** Task brief **
Where the line containing "orange brick I11" appears below, start there and repeat each line exactly to the end. Leave the pictures out.

** Available data **
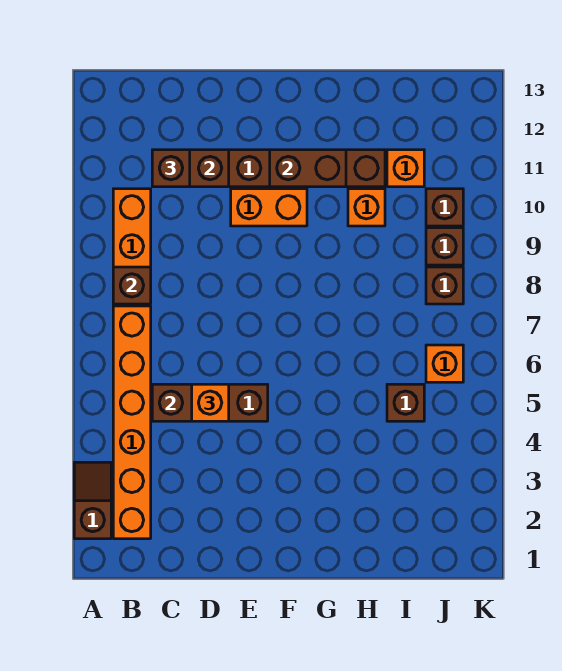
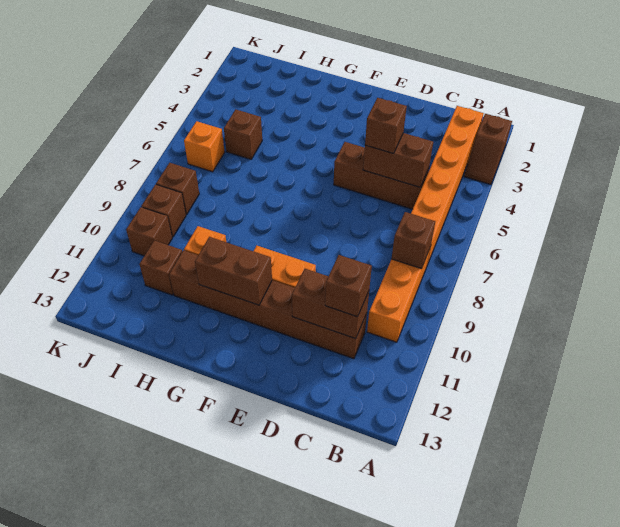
orange brick D5 level 3 -> brown brick D5 level 3
orange brick I11 level 1 -> brown brick I11 level 1

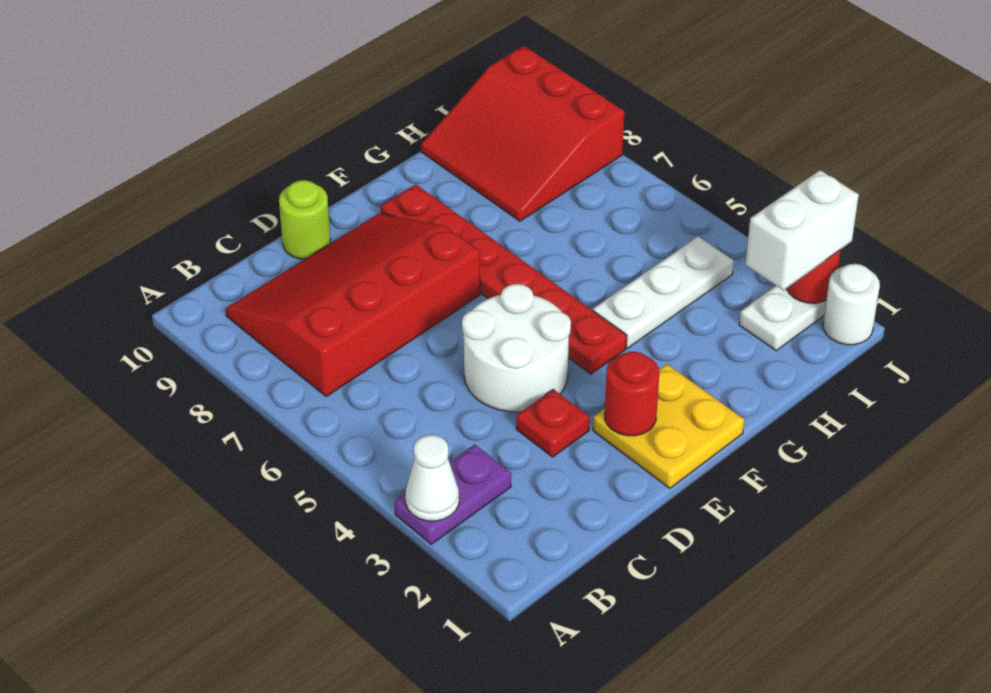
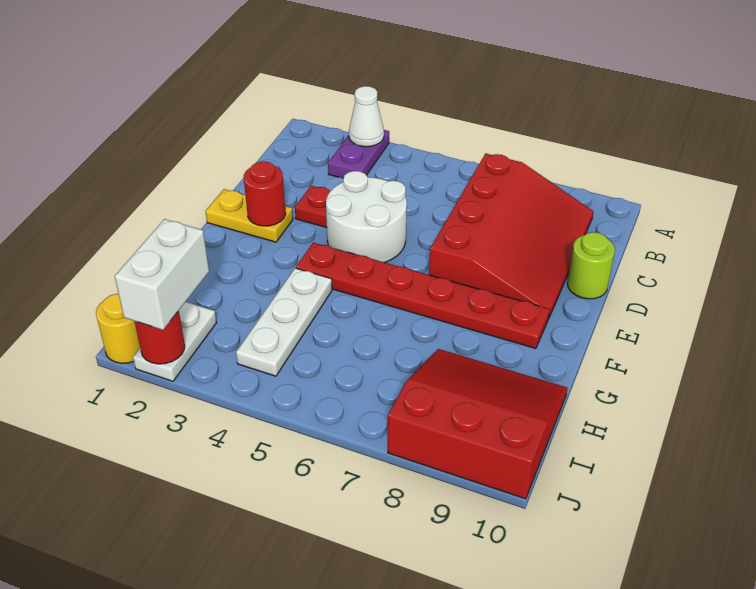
yellow plate E1:F2 level 1 -> yellow plate E1:E2 level 1
white round brick J1 level 1 -> yellow round brick J1 level 1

** Your solution **
orange brick I11 level 1 -> brown brick I11 level 1

yellow plate E1:F2 level 1 -> yellow plate E1:E2 level 1
white round brick J1 level 1 -> yellow round brick J1 level 1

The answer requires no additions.